* **THE PROBLEM**: Filter the records, keeping every line that has the string "Kelly".

* **PROVIDED DATA**:
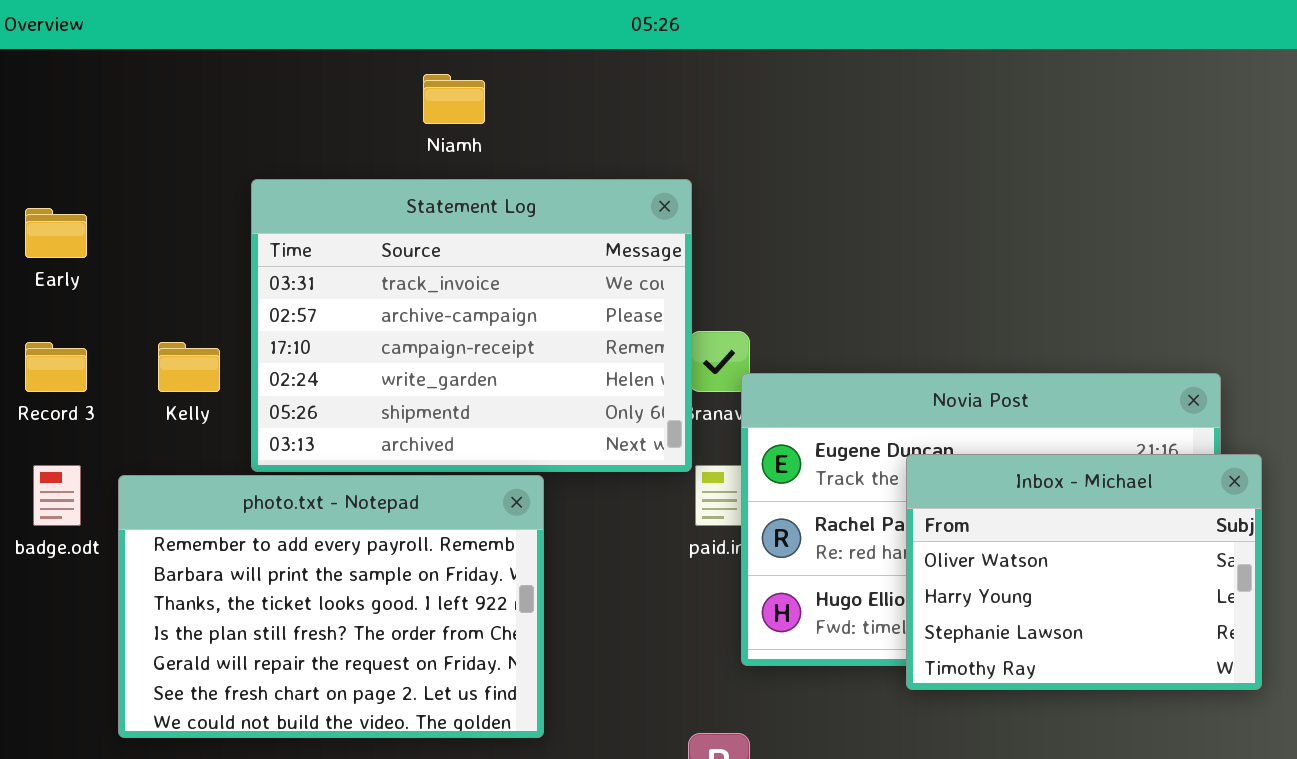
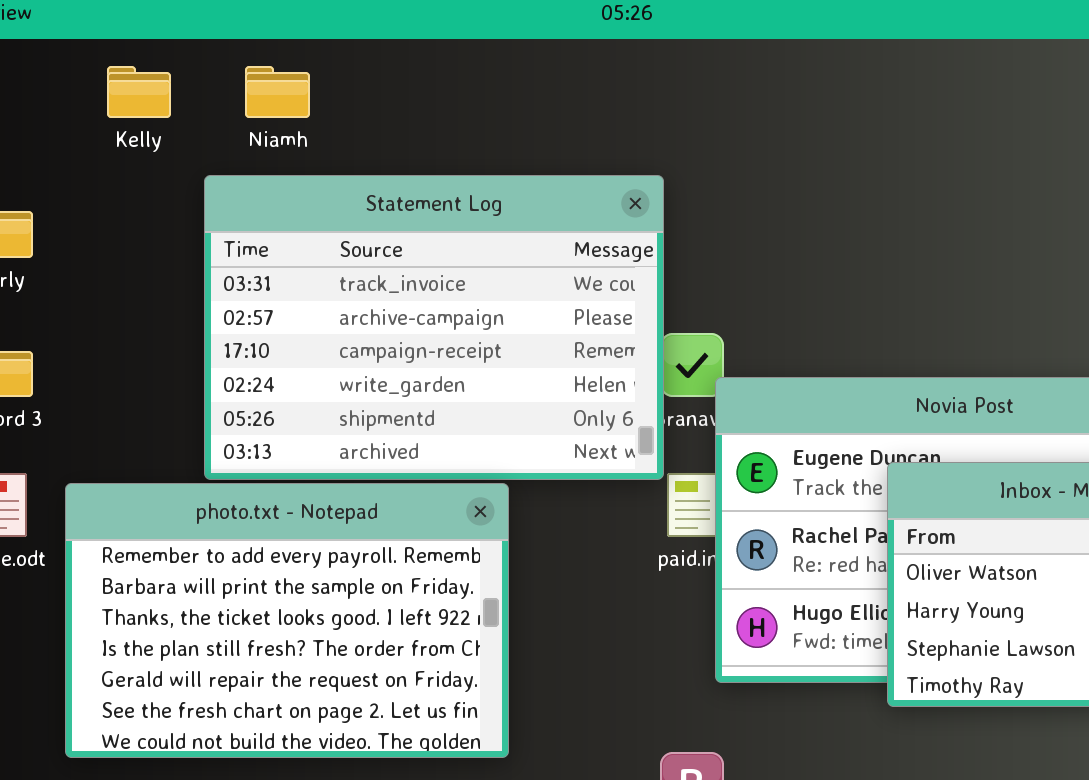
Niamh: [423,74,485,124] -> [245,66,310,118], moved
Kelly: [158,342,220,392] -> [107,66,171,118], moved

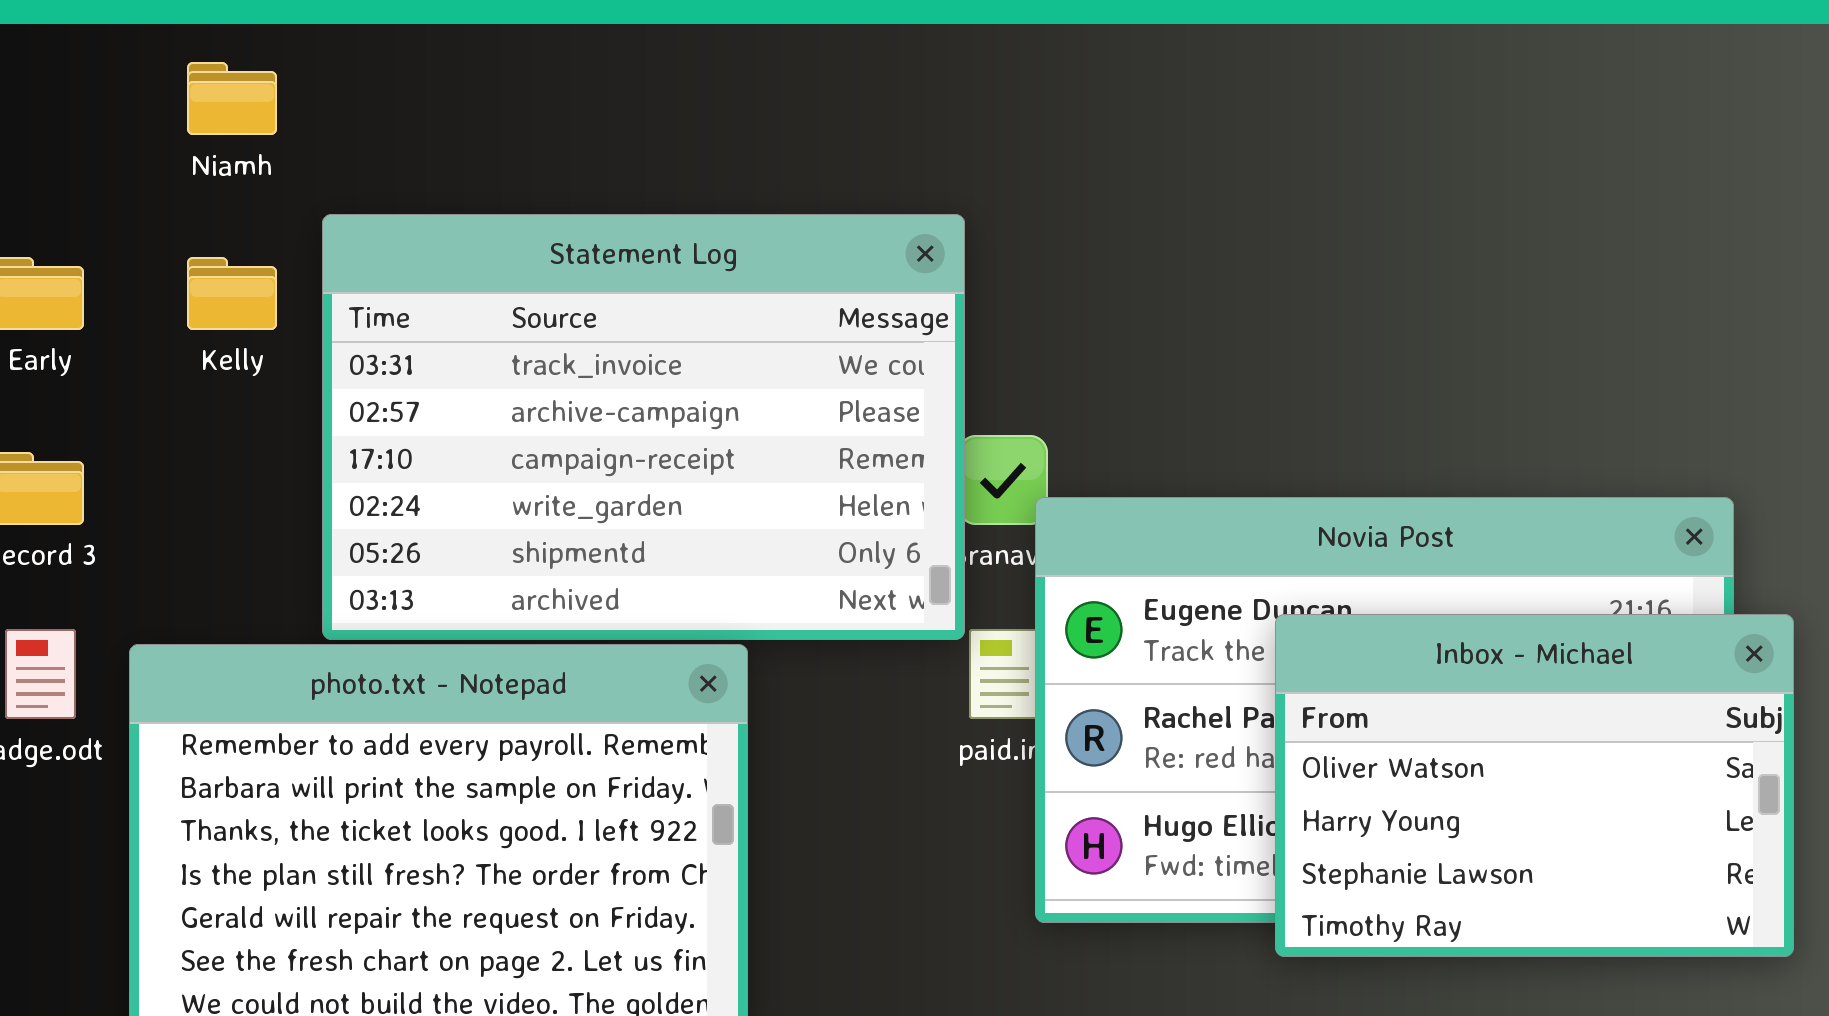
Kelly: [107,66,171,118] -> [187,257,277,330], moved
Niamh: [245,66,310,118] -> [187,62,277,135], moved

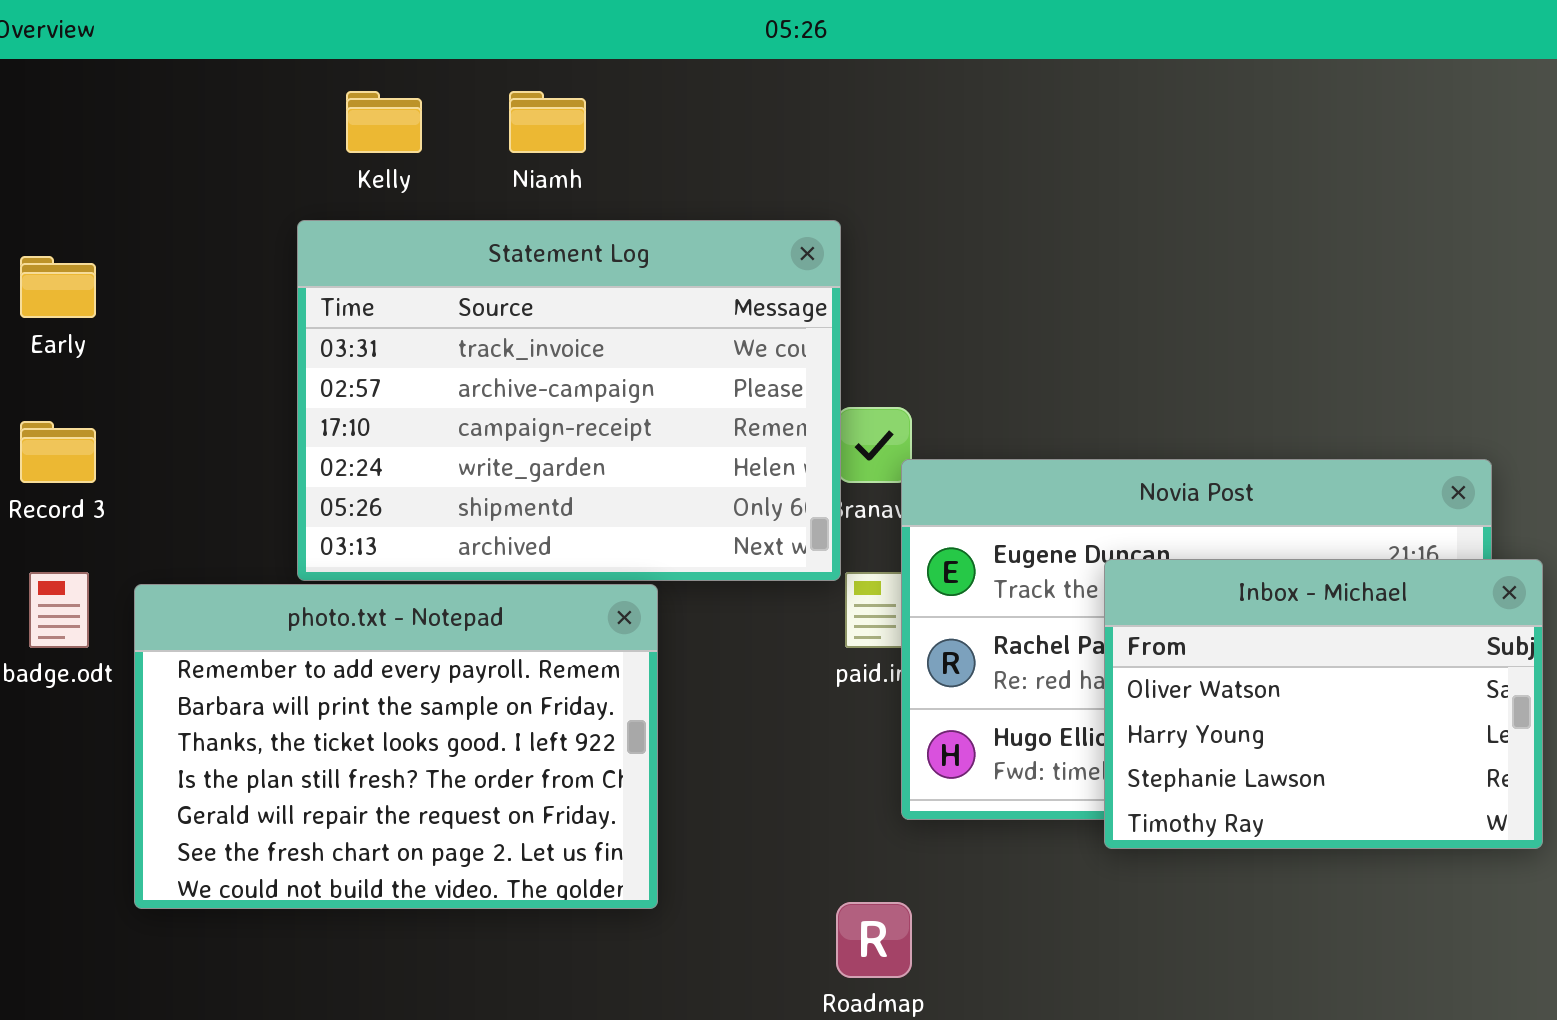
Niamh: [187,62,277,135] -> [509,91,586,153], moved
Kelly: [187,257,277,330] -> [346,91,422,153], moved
==
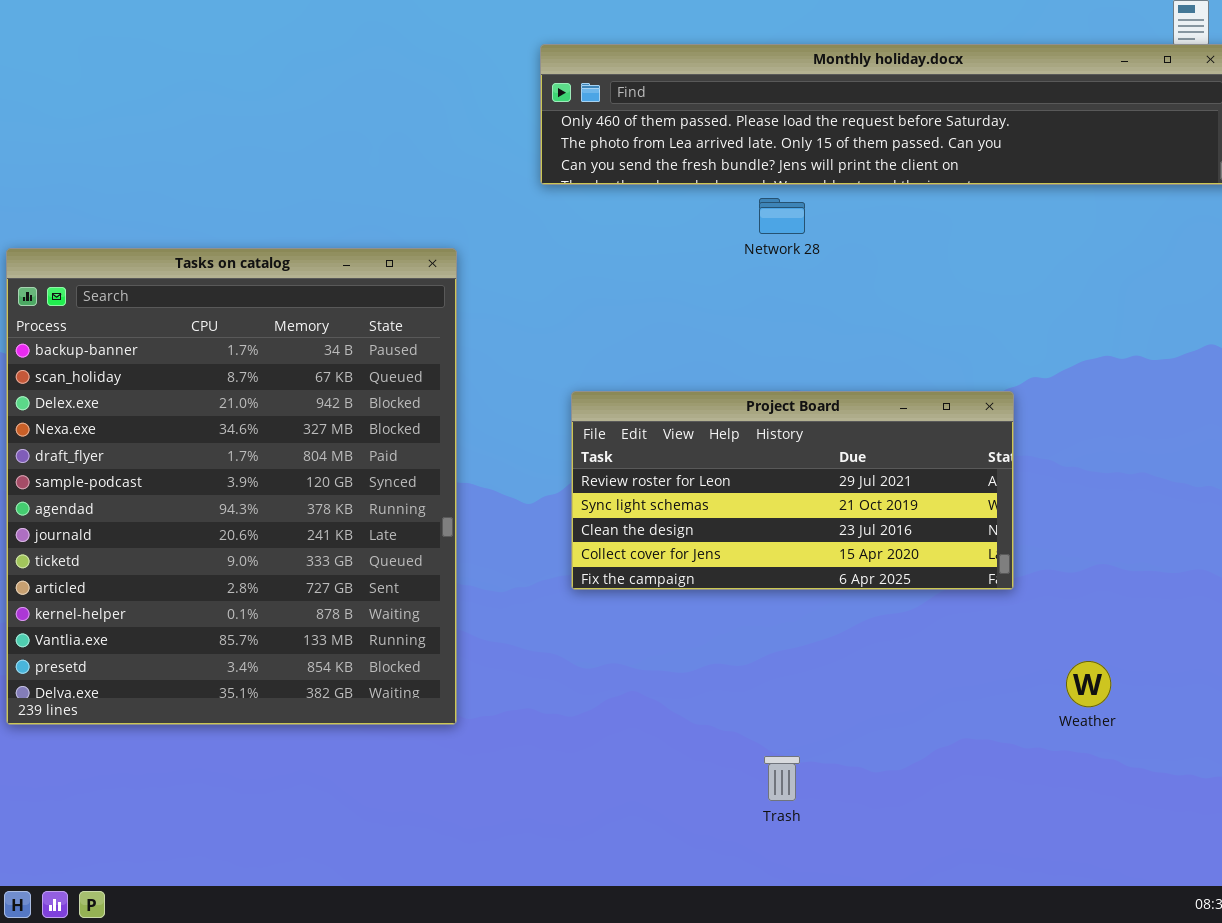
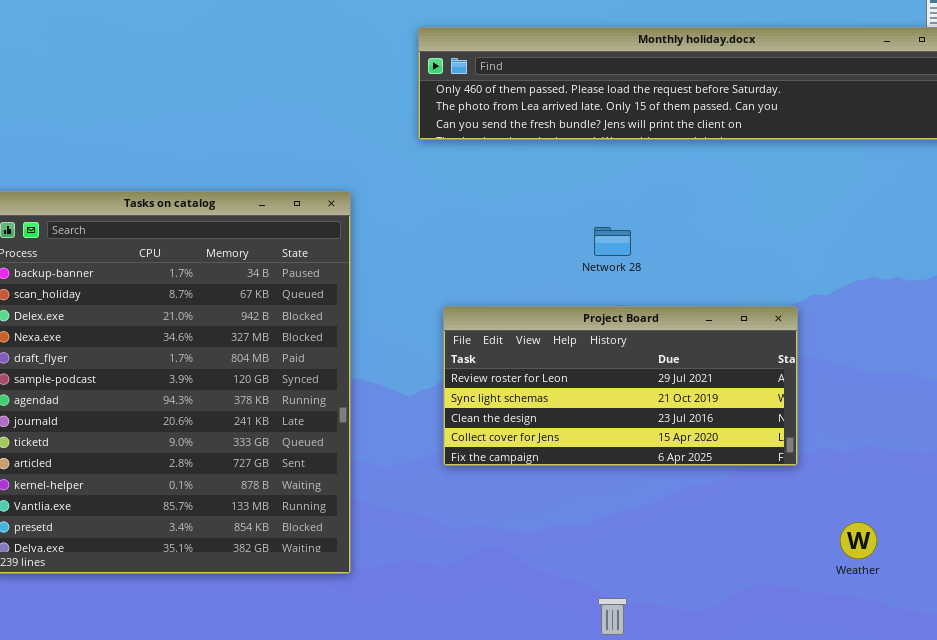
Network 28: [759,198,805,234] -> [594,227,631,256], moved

* **EXPECTED OUTPUT**:
Kelly: [158,342,220,392] -> [107,66,171,118], moved
Kelly: [107,66,171,118] -> [187,257,277,330], moved
Kelly: [187,257,277,330] -> [346,91,422,153], moved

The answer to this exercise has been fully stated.